Dataset excerpts:
- Opening Delimiter -

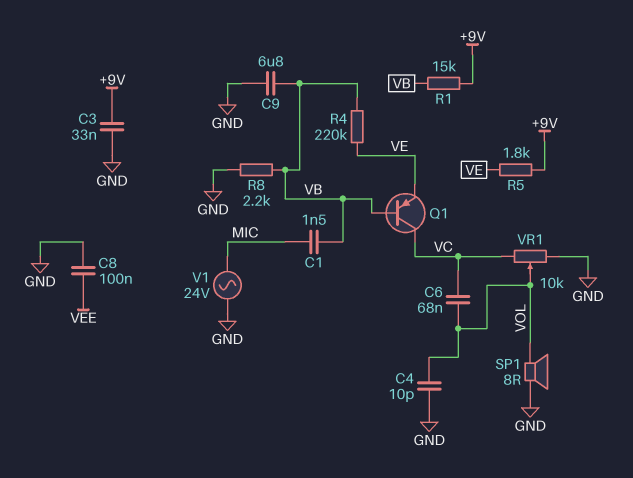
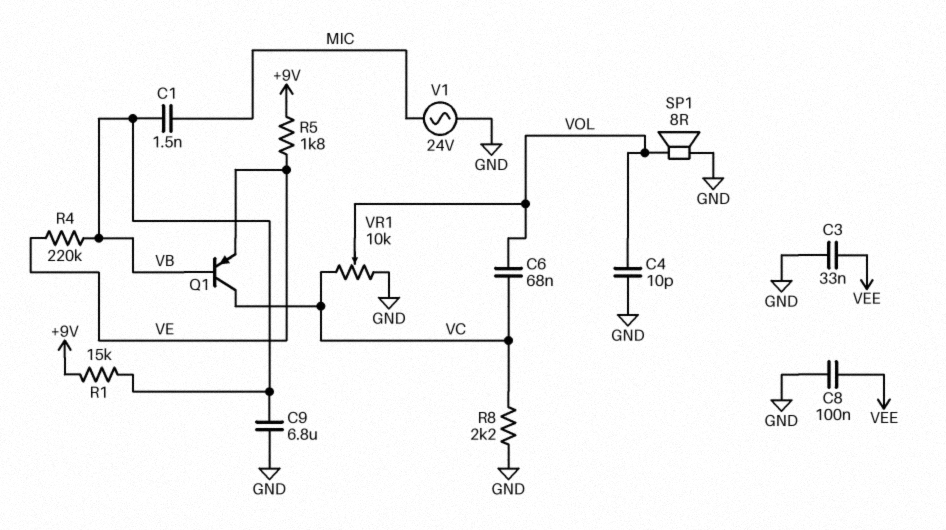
C3: 33nF (+9V, GND) -> 33nF (GND, VEE)
R8: 2.2k (GND, VB) -> 2.2k (GND, VC)

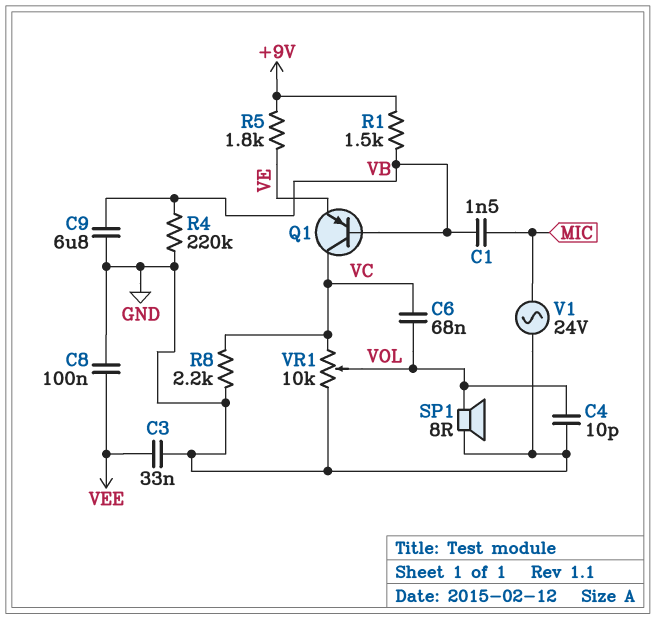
R1: 15k (+9V, VB) -> 1.5k (+9V, VB)
R4: 220k (VB, VE) -> 220k (GND, VB)

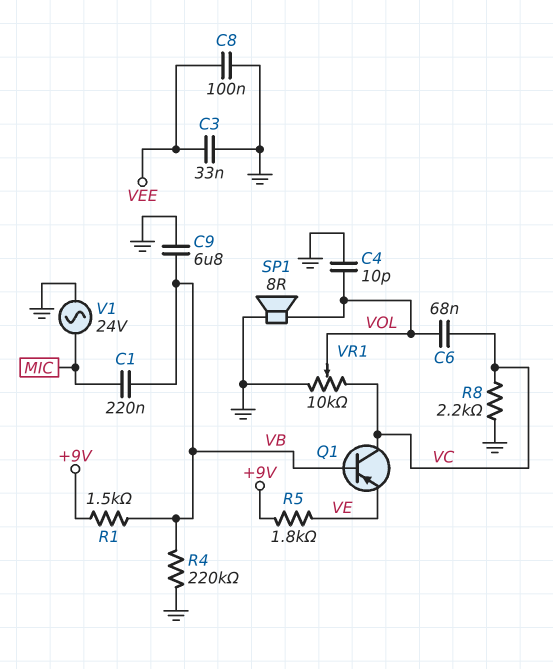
C1: 1.5nF (MIC, VB) -> 220nF (MIC, VB)

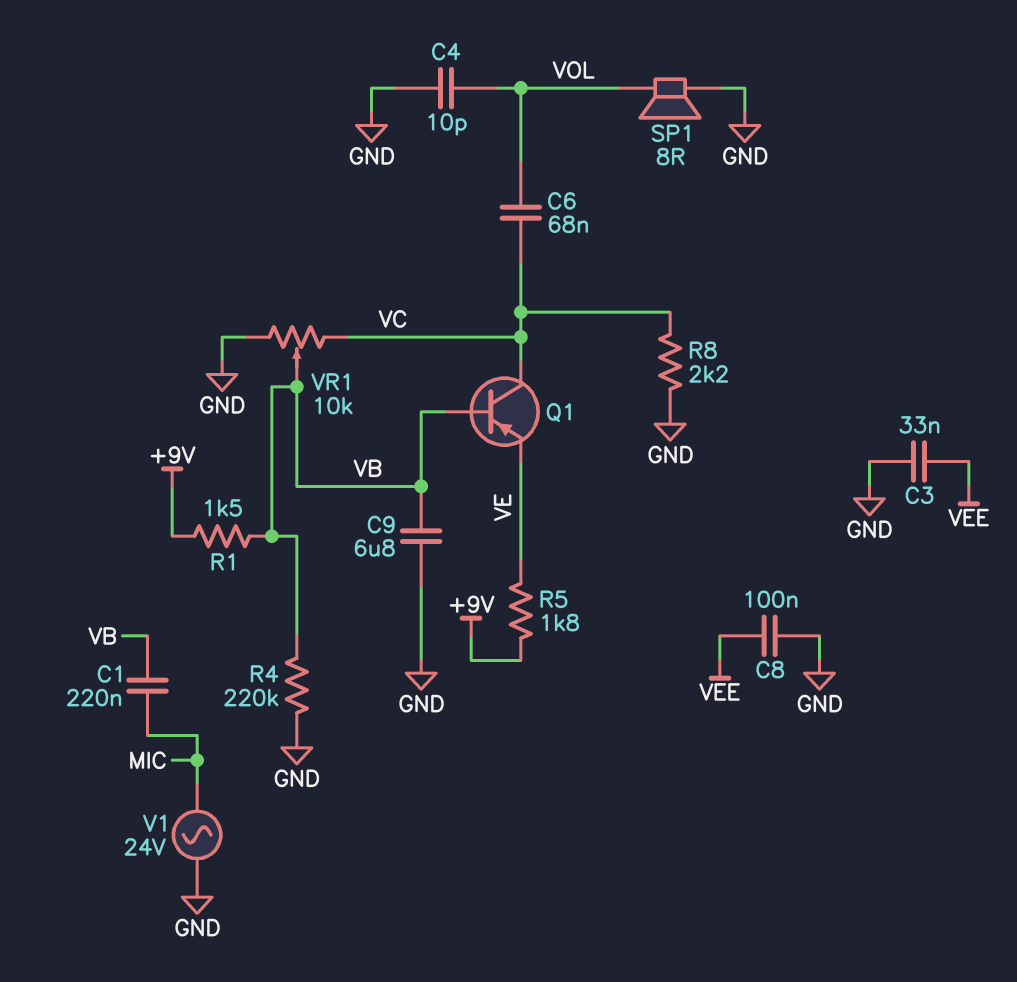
VR1: 10k (GND, VC, wiper VOL) -> 10k (GND, VC, wiper VB)

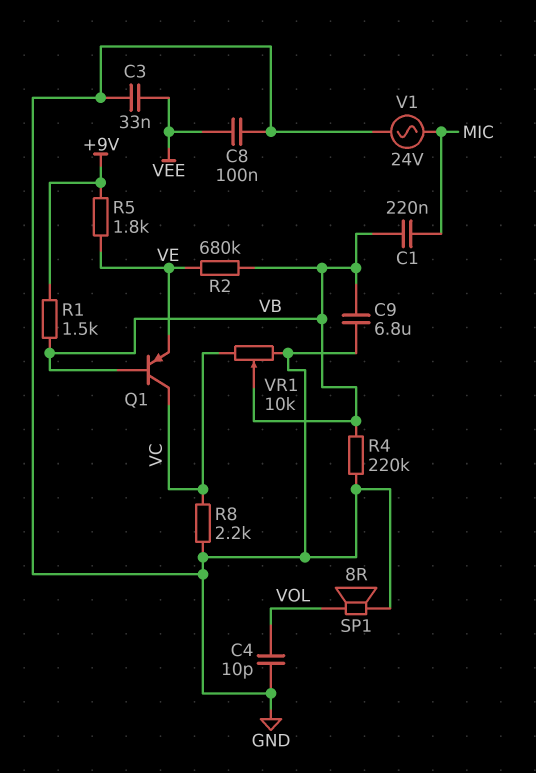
C6: 68nF (VC, VOL) -> none
R2: none -> 680k (VB, VE)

- Closing Delimiter -

**Instructions for the task**
Word for word, set down the lines from the line with "C1: 1.5nF (MIC, VB) -> 220nF (MIC, VB)" through the last line of the entries, and nothing else; the pictures stay out.

**Solution**
C1: 1.5nF (MIC, VB) -> 220nF (MIC, VB)

VR1: 10k (GND, VC, wiper VOL) -> 10k (GND, VC, wiper VB)

C6: 68nF (VC, VOL) -> none
R2: none -> 680k (VB, VE)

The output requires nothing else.